_Data for analysis_:
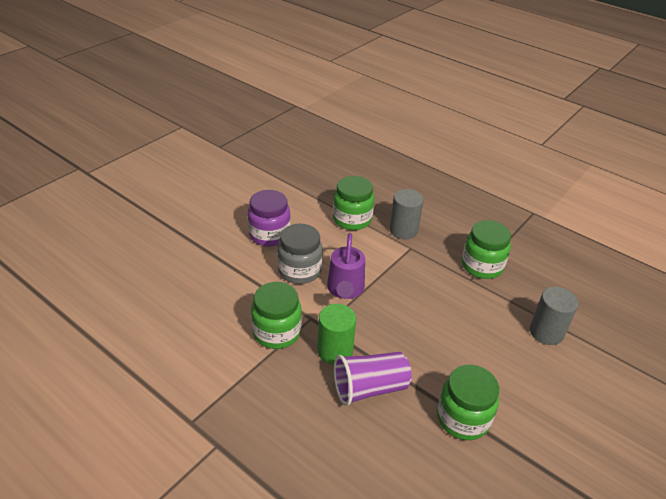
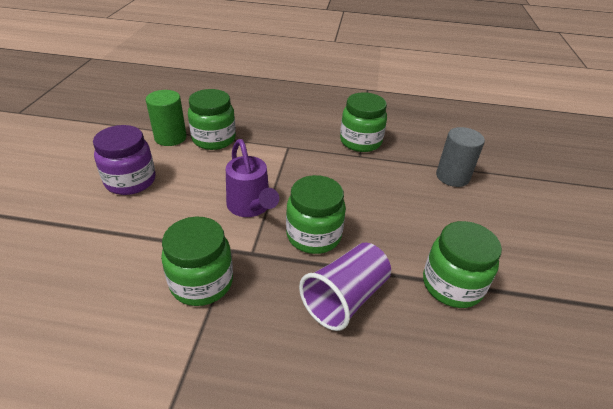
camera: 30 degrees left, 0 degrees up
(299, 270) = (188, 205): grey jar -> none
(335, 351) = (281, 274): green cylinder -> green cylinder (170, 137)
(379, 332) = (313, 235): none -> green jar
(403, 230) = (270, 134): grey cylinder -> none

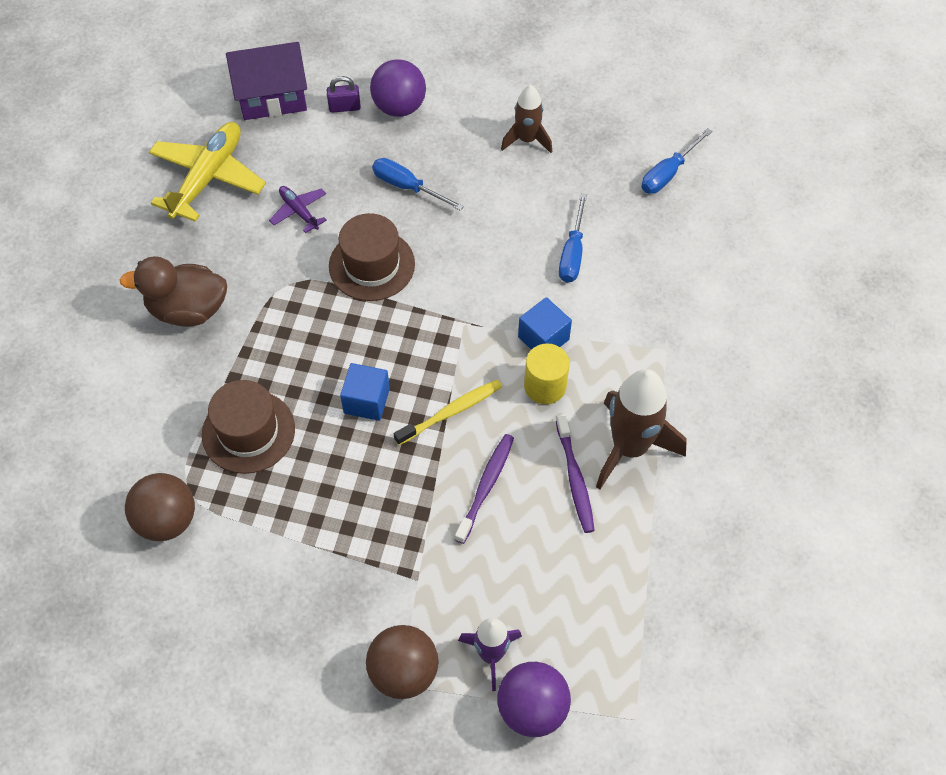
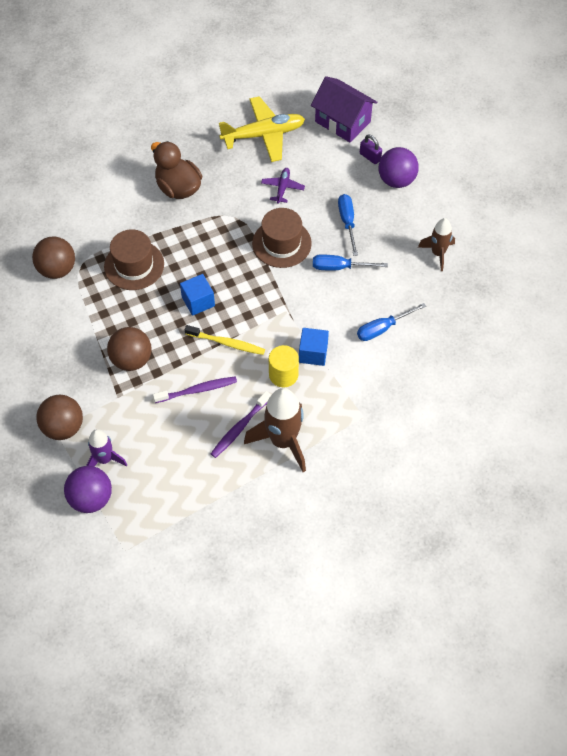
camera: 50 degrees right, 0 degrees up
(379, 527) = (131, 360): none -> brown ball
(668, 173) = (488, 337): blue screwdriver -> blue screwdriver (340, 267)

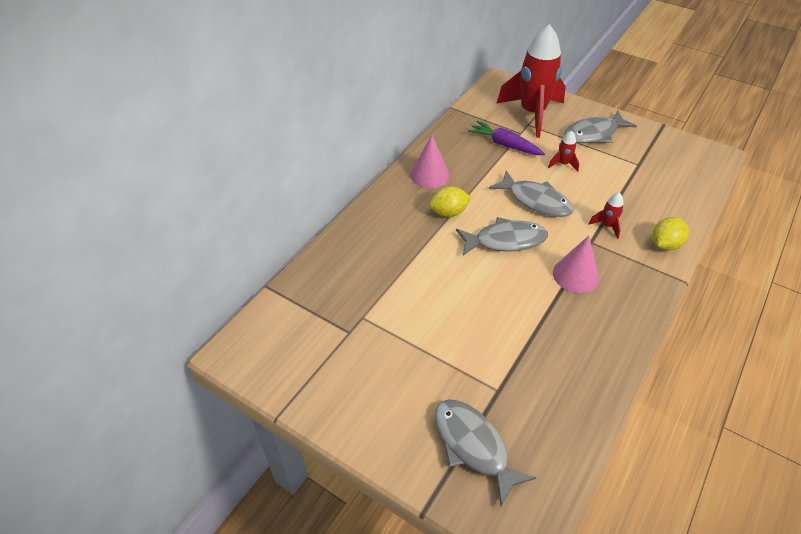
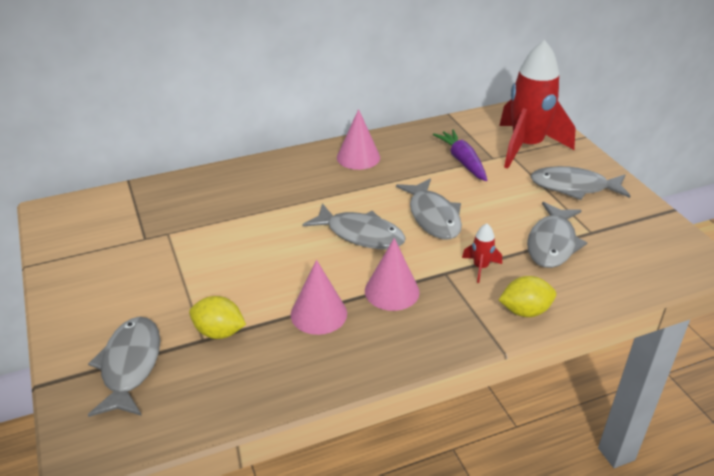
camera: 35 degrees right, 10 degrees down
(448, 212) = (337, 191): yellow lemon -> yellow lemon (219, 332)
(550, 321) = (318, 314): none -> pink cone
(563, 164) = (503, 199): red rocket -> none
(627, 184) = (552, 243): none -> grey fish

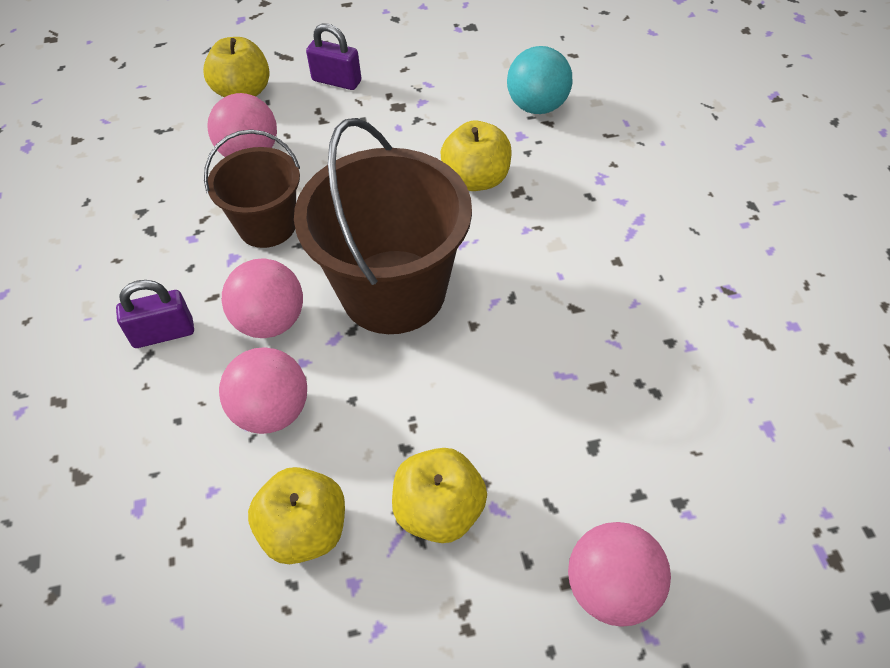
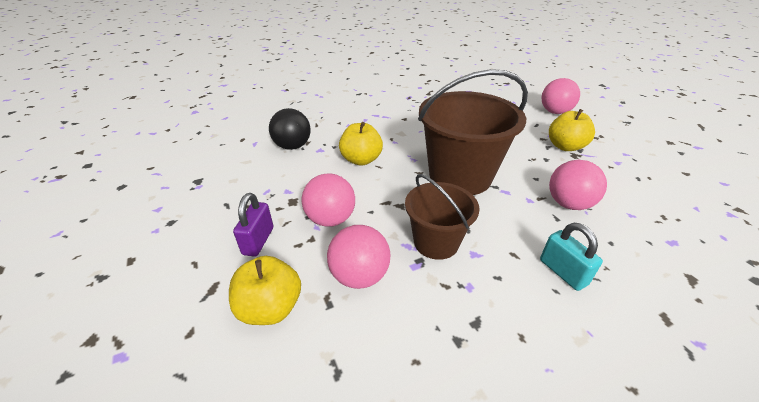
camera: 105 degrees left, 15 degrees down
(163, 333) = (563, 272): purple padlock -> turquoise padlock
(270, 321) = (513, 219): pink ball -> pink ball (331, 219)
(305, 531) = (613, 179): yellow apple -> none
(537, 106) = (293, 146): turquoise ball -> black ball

_Exercise_:
Beginning with the first entry above, reproduce every line verbatim until the line with "(403, 230) = (270, 134): grey", which is included too; omit pictures.

_Solution for this exercise_:
camera: 30 degrees left, 0 degrees up
(299, 270) = (188, 205): grey jar -> none
(335, 351) = (281, 274): green cylinder -> green cylinder (170, 137)
(379, 332) = (313, 235): none -> green jar
(403, 230) = (270, 134): grey cylinder -> none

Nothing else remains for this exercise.